* **WHAT THIS TASK INVOLVES**:
Lines before the one containing "DRIVER2 pin IN2: D1 -> D10" are not copied; that line and every one after it, through the end of the material below, are printed exactly, without pictures.

* **MATERIAL FOR THIS TASK**:
# # # # #
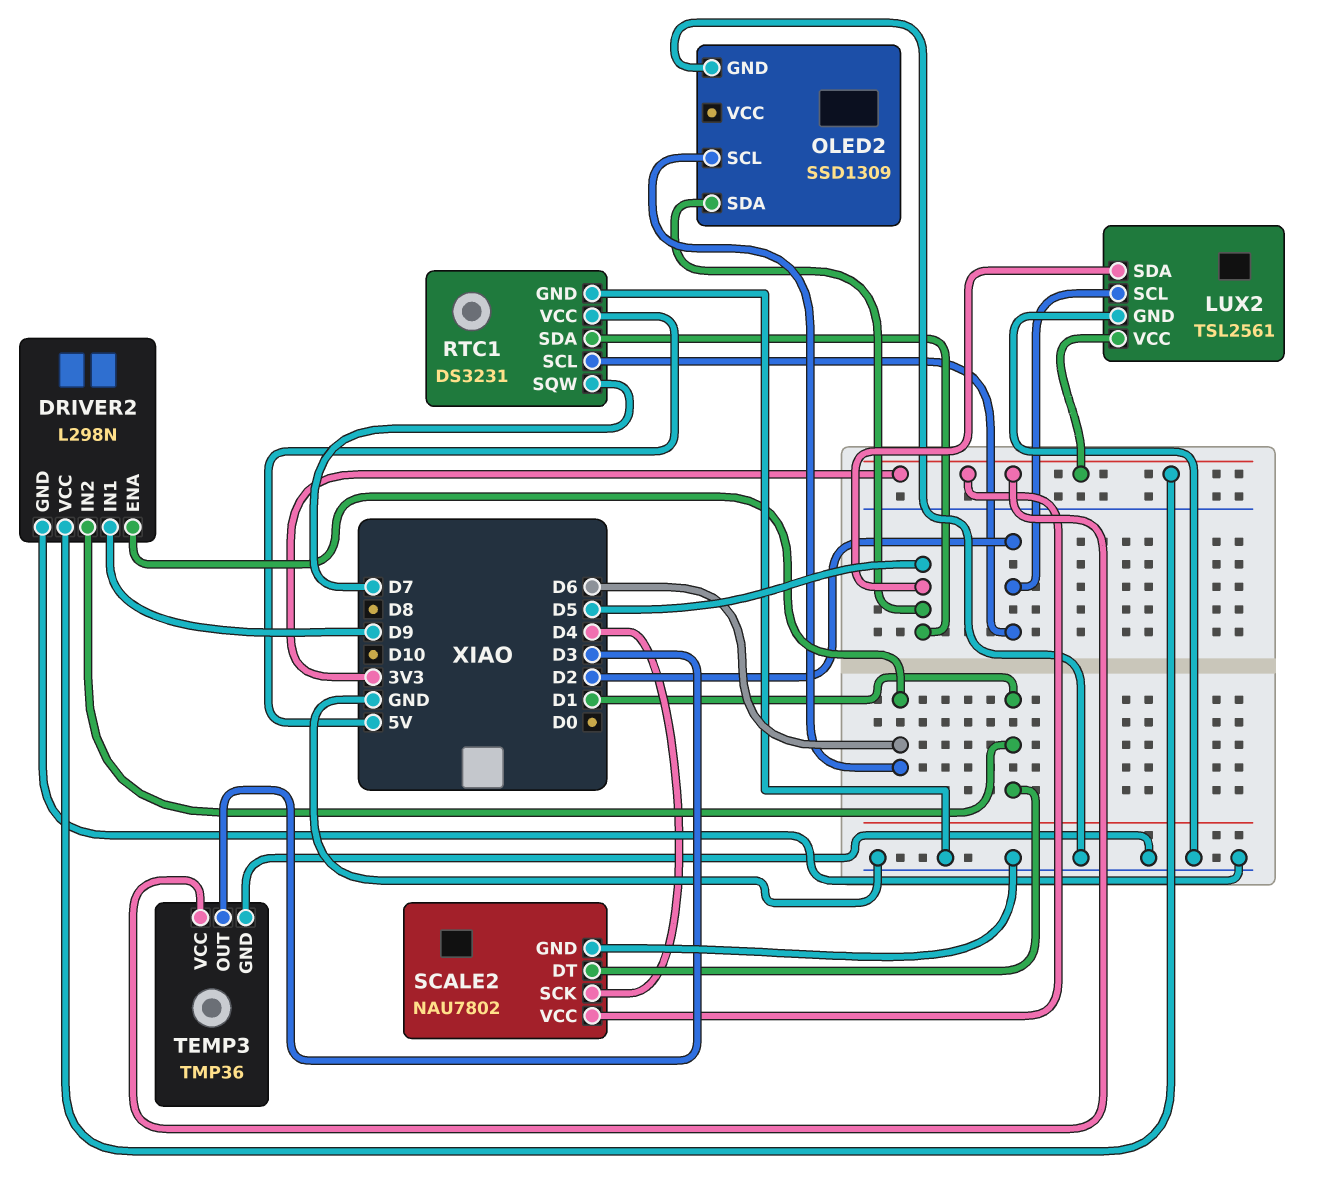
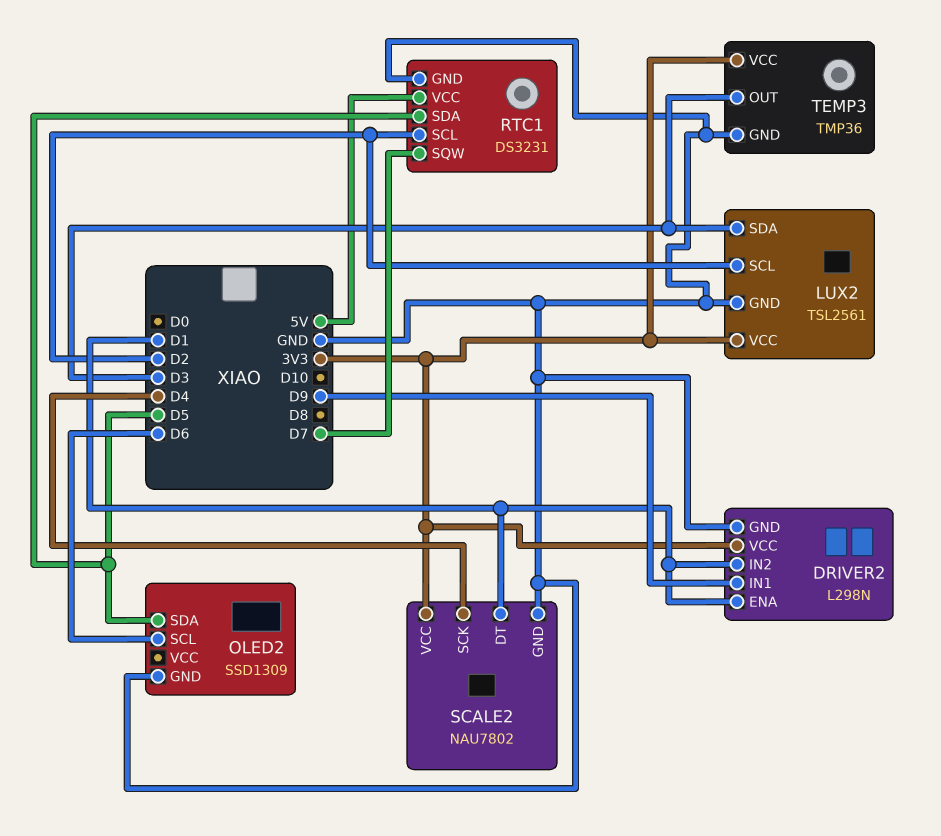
DRIVER2 pin ENA: D6 -> D1
LUX2 pin SDA: D5 -> D3

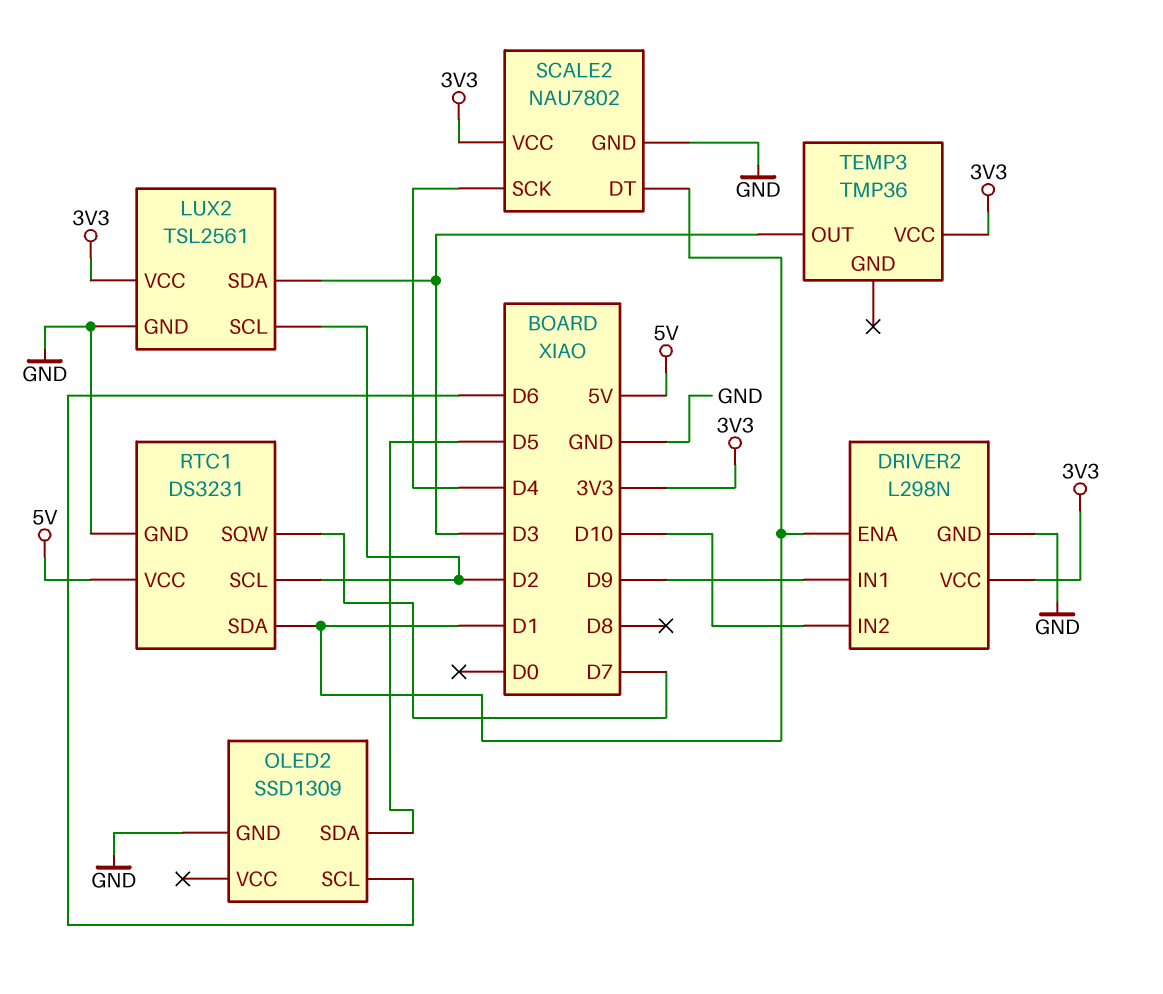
DRIVER2 pin IN2: D1 -> D10
RTC1 pin SDA: D5 -> D1
TEMP3 pin GND: GND -> none

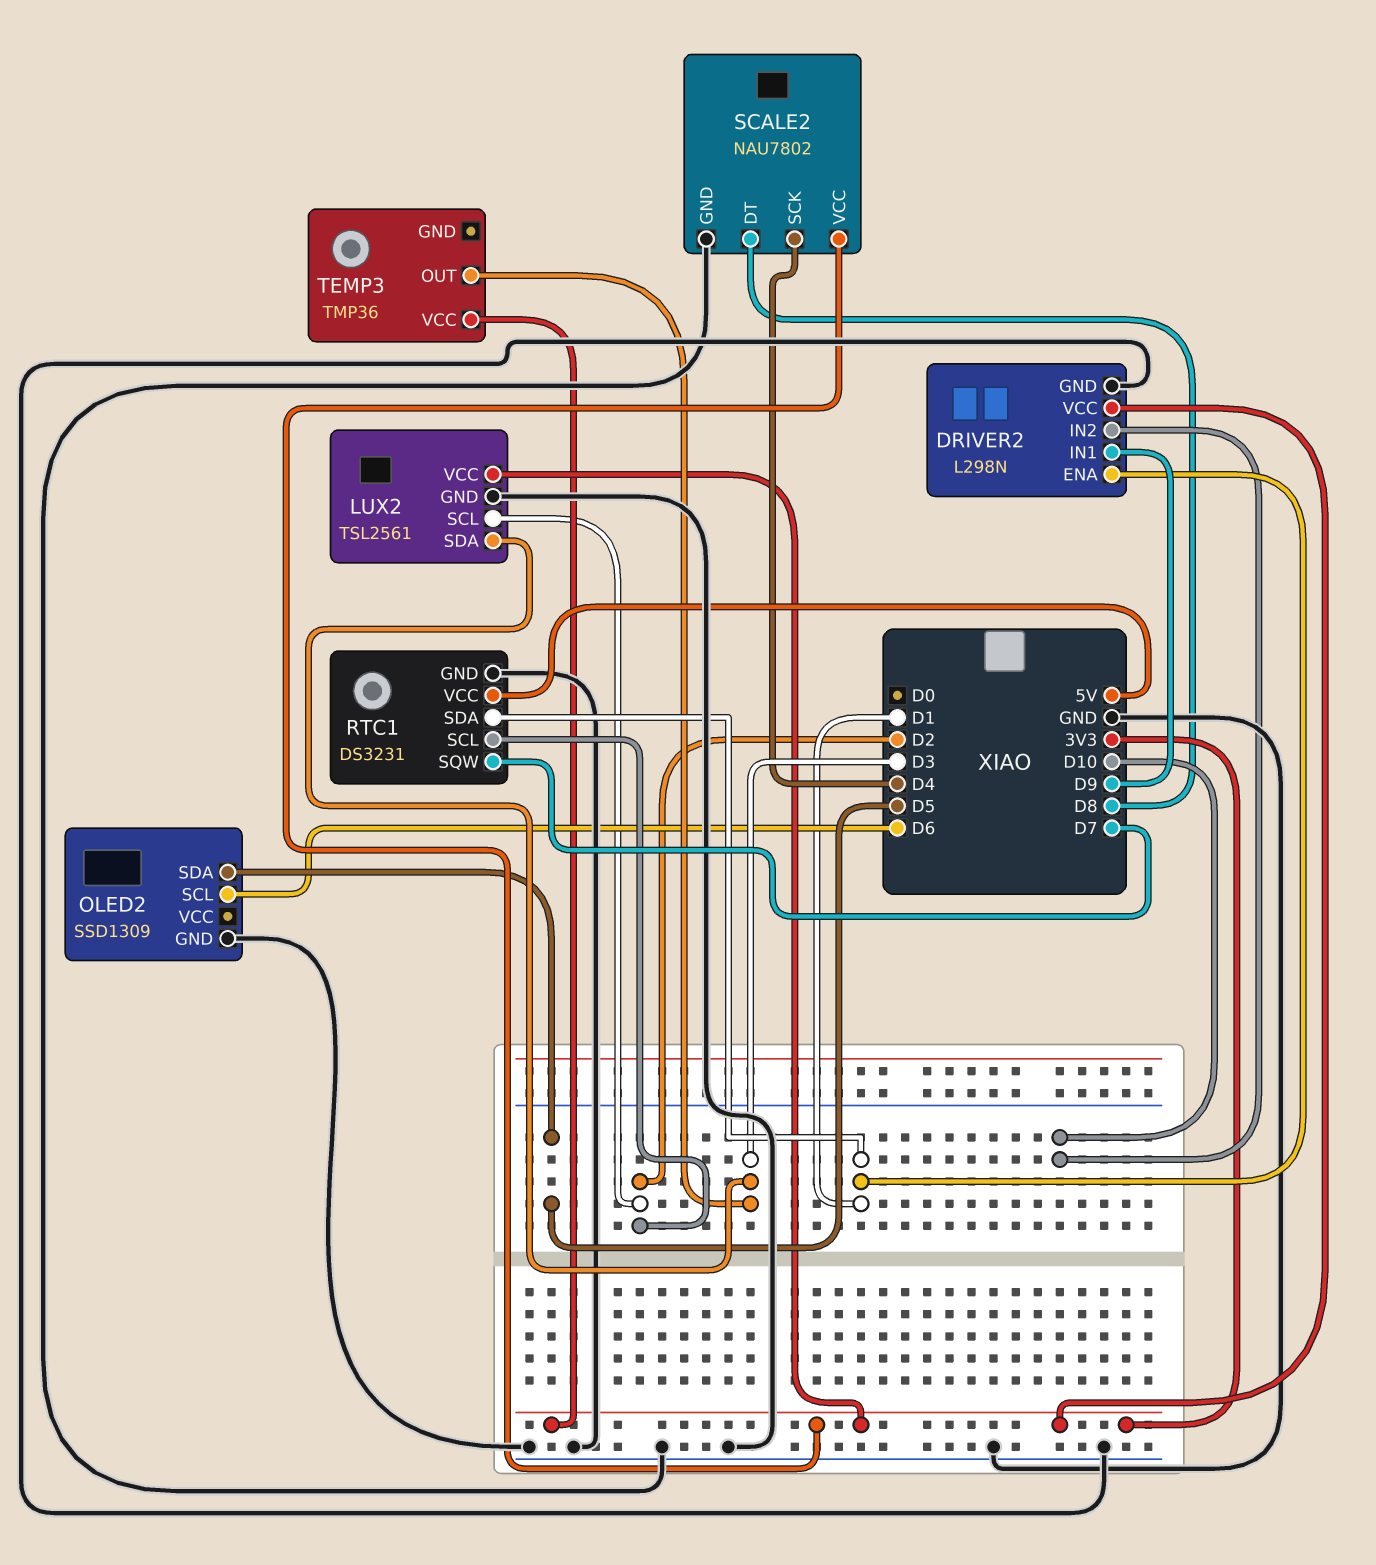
SCALE2 pin DT: D1 -> D8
# # # # #
* **WRITTEN ANSWER**:
DRIVER2 pin IN2: D1 -> D10
RTC1 pin SDA: D5 -> D1
TEMP3 pin GND: GND -> none

SCALE2 pin DT: D1 -> D8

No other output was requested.